▶ _What is being asked_
Of the entries below, repeat exactly only those lines from the one containing "pink pan: 6 -> 5" through the last line, with pictures omitted.

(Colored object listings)
*** Block opens ***
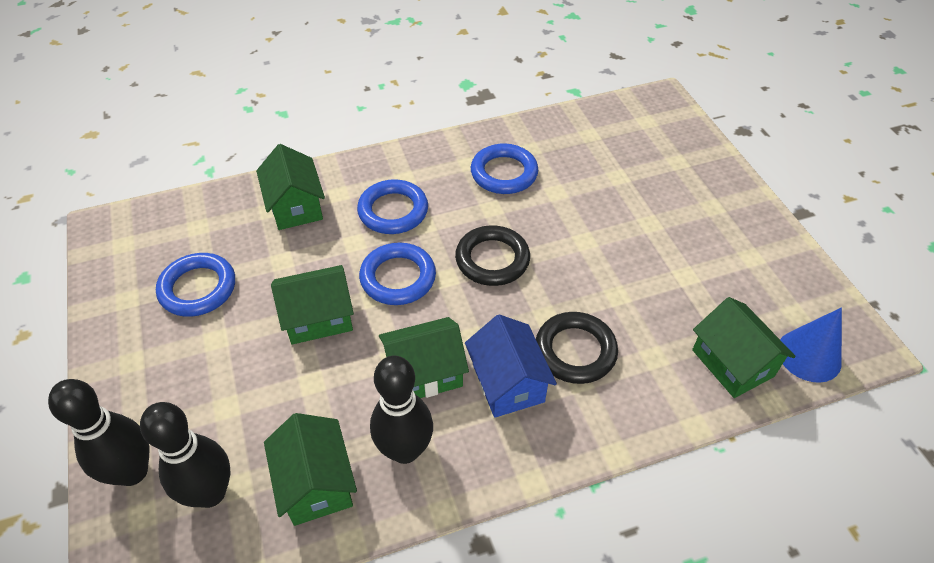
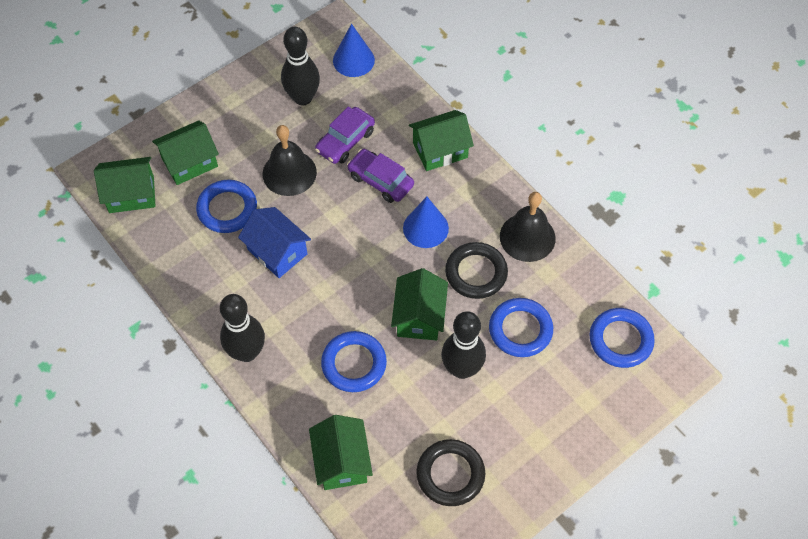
black bell: 0 -> 2
blue cone: 1 -> 2
purple car: 0 -> 2

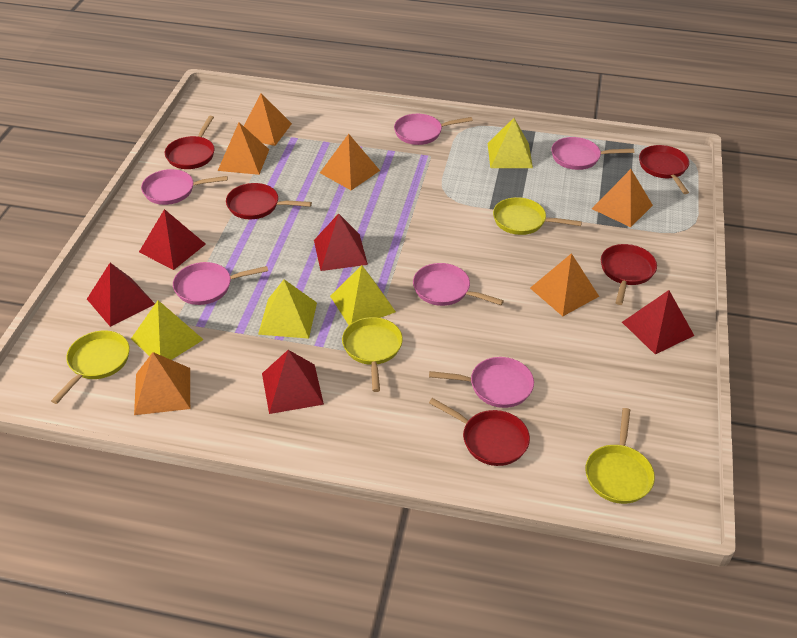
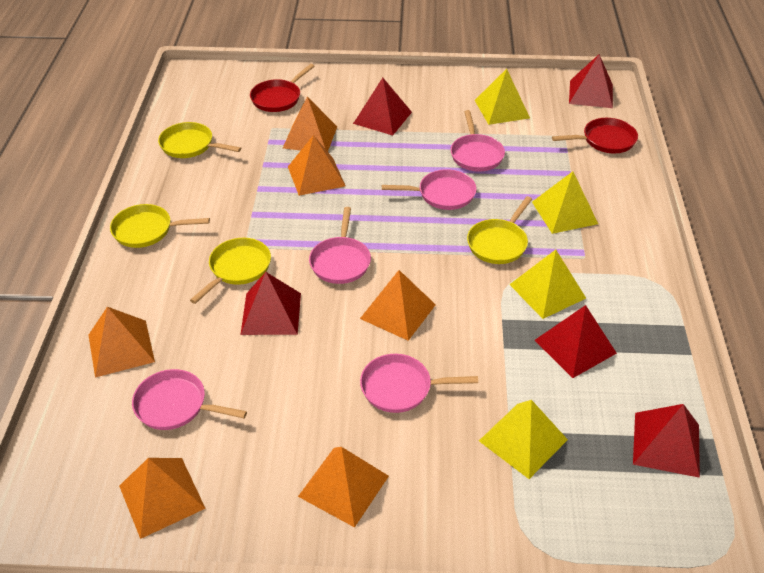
pink pan: 6 -> 5
red pan: 5 -> 2

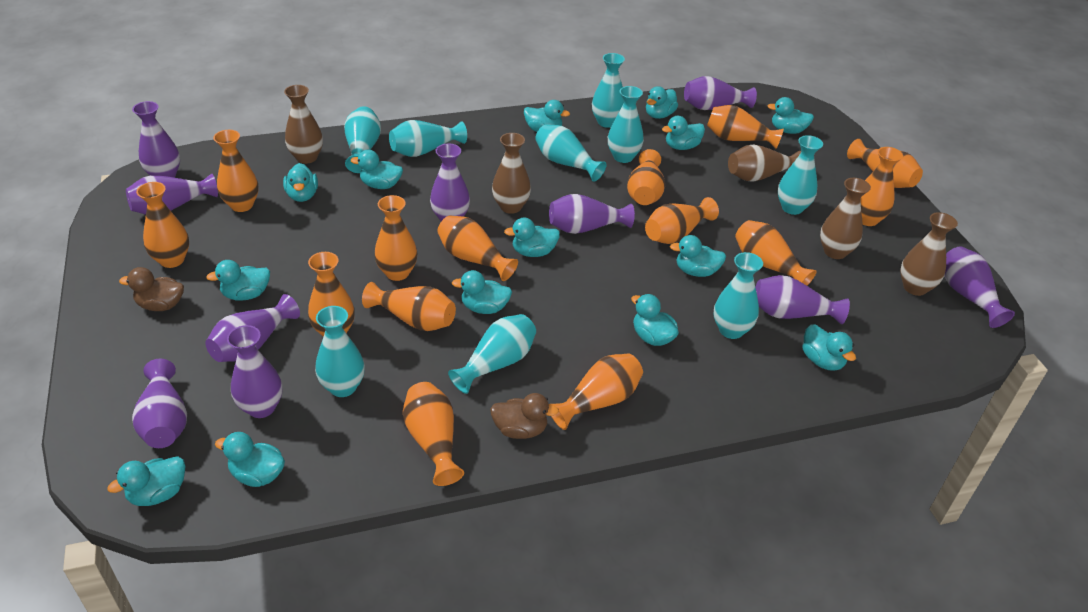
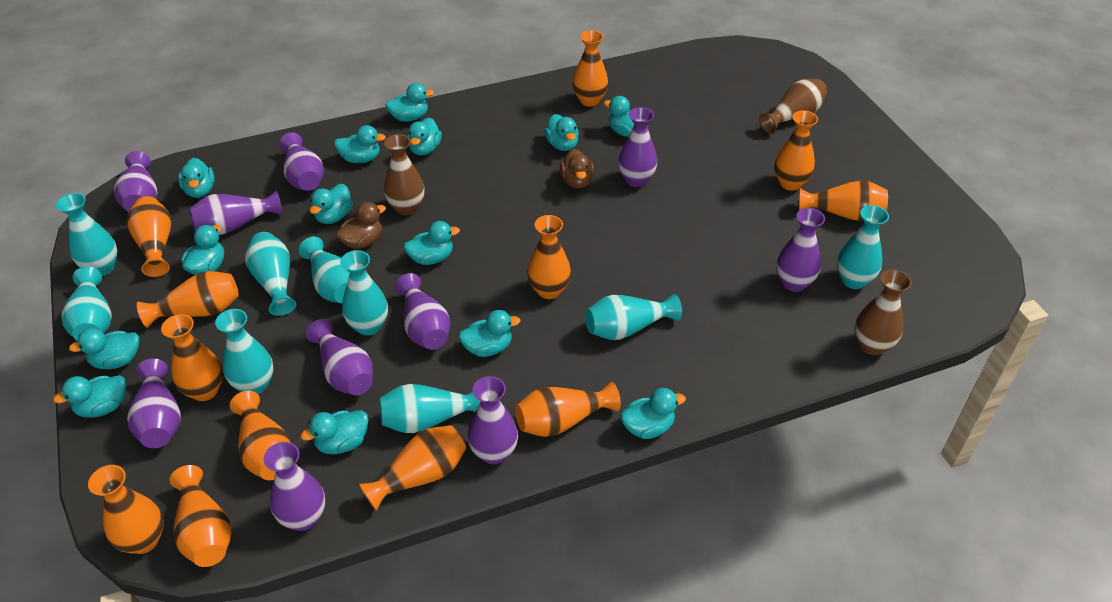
brown vase: 5 -> 3
orange vase: 14 -> 12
*** Block closes ***
▶ _Solution for this problem_
pink pan: 6 -> 5
red pan: 5 -> 2

brown vase: 5 -> 3
orange vase: 14 -> 12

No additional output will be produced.